INSTRUCTIONS TO FOLLOW: Search the data for the word "none" and copy every line that contains it.

[Modification records]

▽

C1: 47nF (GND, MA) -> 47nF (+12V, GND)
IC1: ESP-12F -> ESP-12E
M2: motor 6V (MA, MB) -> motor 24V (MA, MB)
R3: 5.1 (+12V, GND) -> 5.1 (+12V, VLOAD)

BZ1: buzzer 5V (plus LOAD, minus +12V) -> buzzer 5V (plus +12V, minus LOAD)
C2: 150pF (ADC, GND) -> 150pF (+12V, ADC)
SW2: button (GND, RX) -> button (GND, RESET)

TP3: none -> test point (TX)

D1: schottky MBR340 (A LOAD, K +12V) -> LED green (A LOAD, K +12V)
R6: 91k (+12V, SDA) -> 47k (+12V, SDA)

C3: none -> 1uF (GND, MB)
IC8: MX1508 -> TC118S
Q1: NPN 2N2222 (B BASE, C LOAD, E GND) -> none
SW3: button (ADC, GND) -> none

△

RESPONSE BOX:
TP3: none -> test point (TX)
C3: none -> 1uF (GND, MB)
Q1: NPN 2N2222 (B BASE, C LOAD, E GND) -> none
SW3: button (ADC, GND) -> none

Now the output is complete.